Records
# # # # # # #

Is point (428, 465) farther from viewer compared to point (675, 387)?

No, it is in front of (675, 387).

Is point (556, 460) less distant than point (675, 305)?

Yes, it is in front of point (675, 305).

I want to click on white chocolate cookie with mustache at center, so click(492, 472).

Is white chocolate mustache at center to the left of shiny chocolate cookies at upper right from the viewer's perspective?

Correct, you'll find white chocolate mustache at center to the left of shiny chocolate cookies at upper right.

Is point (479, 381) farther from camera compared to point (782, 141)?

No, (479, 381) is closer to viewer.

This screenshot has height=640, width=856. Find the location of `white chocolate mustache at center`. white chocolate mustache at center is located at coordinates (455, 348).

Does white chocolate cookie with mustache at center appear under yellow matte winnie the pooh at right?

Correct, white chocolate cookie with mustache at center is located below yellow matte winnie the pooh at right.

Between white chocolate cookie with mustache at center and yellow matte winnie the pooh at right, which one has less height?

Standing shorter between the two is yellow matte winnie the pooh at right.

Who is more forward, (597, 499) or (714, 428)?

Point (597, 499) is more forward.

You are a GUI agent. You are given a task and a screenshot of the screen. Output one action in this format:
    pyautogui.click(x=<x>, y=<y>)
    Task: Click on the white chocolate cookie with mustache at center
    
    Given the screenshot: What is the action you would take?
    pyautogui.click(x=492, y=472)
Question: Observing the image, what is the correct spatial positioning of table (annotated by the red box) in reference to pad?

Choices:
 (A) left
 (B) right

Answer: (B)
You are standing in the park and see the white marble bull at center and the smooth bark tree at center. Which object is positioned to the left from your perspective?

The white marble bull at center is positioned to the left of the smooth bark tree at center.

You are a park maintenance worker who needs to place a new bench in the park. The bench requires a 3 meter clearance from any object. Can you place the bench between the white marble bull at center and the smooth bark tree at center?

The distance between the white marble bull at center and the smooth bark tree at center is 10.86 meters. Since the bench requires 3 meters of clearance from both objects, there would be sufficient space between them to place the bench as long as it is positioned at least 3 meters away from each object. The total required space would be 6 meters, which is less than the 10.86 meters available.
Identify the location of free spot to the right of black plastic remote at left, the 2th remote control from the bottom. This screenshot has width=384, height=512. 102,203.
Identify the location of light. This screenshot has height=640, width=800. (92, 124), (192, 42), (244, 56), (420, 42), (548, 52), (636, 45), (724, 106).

# # # # # # #

- _Job_
Copy out every line of the records above word for word, without changing anything.

- _Response to the exercise_
Is point (428, 465) farther from viewer compared to point (675, 387)?

No, it is in front of (675, 387).

Is point (556, 460) less distant than point (675, 305)?

Yes, it is in front of point (675, 305).

I want to click on white chocolate cookie with mustache at center, so click(492, 472).

Is white chocolate mustache at center to the left of shiny chocolate cookies at upper right from the viewer's perspective?

Correct, you'll find white chocolate mustache at center to the left of shiny chocolate cookies at upper right.

Is point (479, 381) farther from camera compared to point (782, 141)?

No, (479, 381) is closer to viewer.

This screenshot has height=640, width=856. Find the location of `white chocolate mustache at center`. white chocolate mustache at center is located at coordinates (455, 348).

Does white chocolate cookie with mustache at center appear under yellow matte winnie the pooh at right?

Correct, white chocolate cookie with mustache at center is located below yellow matte winnie the pooh at right.

Between white chocolate cookie with mustache at center and yellow matte winnie the pooh at right, which one has less height?

Standing shorter between the two is yellow matte winnie the pooh at right.

Who is more forward, (597, 499) or (714, 428)?

Point (597, 499) is more forward.

You are a GUI agent. You are given a task and a screenshot of the screen. Output one action in this format:
    pyautogui.click(x=<x>, y=<y>)
    Task: Click on the white chocolate cookie with mustache at center
    
    Given the screenshot: What is the action you would take?
    pyautogui.click(x=492, y=472)
Question: Observing the image, what is the correct spatial positioning of table (annotated by the red box) in reference to pad?

Choices:
 (A) left
 (B) right

Answer: (B)
You are standing in the park and see the white marble bull at center and the smooth bark tree at center. Which object is positioned to the left from your perspective?

The white marble bull at center is positioned to the left of the smooth bark tree at center.

You are a park maintenance worker who needs to place a new bench in the park. The bench requires a 3 meter clearance from any object. Can you place the bench between the white marble bull at center and the smooth bark tree at center?

The distance between the white marble bull at center and the smooth bark tree at center is 10.86 meters. Since the bench requires 3 meters of clearance from both objects, there would be sufficient space between them to place the bench as long as it is positioned at least 3 meters away from each object. The total required space would be 6 meters, which is less than the 10.86 meters available.
Identify the location of free spot to the right of black plastic remote at left, the 2th remote control from the bottom. This screenshot has width=384, height=512. 102,203.
Identify the location of light. This screenshot has height=640, width=800. (92, 124), (192, 42), (244, 56), (420, 42), (548, 52), (636, 45), (724, 106).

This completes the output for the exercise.